*ACTIVITY*
Going through the material below, please gather all lines with the word "pink" in them.
*****
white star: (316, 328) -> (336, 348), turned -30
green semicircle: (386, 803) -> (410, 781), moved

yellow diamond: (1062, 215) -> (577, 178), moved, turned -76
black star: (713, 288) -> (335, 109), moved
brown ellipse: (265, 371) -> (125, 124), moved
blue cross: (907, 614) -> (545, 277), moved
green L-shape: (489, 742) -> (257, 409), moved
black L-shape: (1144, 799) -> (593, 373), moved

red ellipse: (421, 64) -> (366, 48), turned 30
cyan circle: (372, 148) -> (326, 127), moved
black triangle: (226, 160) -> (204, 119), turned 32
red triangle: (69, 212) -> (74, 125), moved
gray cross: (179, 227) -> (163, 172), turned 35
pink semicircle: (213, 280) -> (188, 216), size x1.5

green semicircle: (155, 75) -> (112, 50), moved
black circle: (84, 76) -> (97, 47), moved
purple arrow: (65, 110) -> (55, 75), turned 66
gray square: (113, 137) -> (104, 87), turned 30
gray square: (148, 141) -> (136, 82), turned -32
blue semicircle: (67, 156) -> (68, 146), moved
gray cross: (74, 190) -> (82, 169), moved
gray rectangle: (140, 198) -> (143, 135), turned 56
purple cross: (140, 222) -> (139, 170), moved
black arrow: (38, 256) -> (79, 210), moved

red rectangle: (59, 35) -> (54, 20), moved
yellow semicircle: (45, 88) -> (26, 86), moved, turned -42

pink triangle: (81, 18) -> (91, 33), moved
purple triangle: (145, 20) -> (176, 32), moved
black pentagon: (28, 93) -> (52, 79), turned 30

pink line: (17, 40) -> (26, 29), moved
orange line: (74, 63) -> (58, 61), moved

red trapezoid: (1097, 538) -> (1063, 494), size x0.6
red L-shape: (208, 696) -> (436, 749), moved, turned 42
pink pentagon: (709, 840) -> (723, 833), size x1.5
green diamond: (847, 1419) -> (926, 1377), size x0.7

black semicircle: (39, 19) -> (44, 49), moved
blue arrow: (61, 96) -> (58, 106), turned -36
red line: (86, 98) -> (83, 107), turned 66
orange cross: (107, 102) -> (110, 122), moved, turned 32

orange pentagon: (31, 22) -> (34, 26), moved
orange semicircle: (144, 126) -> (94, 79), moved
*****
*OUTPUT OF THE EXERCISE*
pink semicircle: (213, 280) -> (188, 216), size x1.5
pink triangle: (81, 18) -> (91, 33), moved
pink line: (17, 40) -> (26, 29), moved
pink pentagon: (709, 840) -> (723, 833), size x1.5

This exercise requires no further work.